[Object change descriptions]

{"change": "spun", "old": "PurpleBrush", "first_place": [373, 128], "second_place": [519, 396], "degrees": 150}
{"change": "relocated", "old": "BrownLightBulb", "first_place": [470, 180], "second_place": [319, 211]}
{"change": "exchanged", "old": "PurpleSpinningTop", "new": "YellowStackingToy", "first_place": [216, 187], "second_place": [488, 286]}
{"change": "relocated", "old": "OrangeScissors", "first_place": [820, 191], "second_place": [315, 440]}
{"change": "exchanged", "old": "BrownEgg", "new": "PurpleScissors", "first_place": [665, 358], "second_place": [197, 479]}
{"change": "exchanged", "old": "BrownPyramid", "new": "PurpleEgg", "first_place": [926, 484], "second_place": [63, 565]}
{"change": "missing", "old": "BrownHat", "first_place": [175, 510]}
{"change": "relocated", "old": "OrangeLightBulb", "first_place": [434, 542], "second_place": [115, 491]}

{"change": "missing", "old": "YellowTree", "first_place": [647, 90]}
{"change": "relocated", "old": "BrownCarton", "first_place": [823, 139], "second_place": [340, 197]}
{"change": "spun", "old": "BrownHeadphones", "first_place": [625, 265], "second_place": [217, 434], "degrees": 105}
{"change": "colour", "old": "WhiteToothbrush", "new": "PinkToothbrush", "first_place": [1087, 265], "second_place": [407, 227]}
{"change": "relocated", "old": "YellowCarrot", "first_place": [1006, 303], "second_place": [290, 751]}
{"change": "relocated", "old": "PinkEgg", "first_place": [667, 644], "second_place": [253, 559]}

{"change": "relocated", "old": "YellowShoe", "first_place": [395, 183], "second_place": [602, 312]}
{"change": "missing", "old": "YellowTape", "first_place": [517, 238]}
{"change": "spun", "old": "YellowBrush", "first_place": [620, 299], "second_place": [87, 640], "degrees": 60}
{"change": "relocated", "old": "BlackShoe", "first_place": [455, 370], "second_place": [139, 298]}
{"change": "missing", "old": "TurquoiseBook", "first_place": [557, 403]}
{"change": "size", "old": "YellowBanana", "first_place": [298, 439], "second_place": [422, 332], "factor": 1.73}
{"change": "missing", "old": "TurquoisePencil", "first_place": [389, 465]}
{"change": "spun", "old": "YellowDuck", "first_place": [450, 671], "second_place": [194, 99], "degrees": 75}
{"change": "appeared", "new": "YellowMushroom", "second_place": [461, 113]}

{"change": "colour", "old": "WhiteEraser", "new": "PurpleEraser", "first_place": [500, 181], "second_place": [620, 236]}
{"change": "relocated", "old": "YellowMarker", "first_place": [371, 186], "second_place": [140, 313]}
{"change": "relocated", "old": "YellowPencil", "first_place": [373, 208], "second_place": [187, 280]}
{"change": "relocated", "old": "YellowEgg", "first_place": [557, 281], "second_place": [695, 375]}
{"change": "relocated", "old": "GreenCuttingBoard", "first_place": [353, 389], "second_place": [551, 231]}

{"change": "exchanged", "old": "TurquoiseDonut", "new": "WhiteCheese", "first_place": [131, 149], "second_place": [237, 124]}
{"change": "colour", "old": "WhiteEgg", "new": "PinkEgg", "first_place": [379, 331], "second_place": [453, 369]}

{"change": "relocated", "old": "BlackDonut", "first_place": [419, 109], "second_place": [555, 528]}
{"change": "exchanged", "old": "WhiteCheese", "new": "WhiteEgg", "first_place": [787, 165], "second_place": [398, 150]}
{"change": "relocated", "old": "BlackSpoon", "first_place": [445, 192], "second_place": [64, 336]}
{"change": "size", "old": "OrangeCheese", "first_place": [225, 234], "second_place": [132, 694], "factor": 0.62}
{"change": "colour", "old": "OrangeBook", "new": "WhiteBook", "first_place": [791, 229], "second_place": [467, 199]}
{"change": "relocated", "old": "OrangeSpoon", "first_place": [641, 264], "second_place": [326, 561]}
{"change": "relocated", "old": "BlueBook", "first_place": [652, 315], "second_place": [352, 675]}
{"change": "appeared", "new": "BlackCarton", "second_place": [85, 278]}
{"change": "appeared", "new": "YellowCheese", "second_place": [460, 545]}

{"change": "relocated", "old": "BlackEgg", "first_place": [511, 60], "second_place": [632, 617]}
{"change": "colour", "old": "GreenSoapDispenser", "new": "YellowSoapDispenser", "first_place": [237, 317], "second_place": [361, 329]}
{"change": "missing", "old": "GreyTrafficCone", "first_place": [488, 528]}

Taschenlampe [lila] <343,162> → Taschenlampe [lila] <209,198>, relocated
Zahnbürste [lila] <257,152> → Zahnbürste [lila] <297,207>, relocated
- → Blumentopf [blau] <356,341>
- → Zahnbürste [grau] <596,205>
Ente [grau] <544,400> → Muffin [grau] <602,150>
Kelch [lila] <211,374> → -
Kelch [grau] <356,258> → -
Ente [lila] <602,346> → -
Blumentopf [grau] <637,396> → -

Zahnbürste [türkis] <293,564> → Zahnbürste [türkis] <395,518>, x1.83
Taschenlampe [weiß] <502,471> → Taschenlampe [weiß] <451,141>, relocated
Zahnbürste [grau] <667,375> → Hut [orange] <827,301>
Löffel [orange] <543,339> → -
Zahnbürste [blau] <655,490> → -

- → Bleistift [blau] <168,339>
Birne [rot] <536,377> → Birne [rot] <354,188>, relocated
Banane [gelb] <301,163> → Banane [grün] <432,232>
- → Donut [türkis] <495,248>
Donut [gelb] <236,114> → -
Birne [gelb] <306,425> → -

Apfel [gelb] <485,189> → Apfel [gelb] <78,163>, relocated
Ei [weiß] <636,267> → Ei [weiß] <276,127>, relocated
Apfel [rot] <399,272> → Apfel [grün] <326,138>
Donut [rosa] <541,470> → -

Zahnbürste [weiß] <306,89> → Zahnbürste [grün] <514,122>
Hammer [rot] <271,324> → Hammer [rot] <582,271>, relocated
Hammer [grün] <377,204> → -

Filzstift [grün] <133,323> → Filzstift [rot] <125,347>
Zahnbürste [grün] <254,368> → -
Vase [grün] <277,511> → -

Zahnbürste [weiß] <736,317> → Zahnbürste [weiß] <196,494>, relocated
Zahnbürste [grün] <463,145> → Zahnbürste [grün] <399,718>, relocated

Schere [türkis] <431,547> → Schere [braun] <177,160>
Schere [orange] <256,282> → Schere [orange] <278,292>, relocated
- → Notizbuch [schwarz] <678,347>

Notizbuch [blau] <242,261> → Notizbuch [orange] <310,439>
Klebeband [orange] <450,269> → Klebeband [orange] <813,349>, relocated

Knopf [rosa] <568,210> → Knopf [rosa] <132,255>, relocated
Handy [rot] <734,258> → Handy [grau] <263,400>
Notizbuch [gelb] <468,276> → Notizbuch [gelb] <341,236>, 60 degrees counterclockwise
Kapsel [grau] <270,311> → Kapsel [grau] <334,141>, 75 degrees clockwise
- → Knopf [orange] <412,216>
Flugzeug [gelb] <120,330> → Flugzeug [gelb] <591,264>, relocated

WORK TASK -> Reproduce each line of the records in which the word "Kelch" appears.

REPLY ->
Kelch [lila] <211,374> → -
Kelch [grau] <356,258> → -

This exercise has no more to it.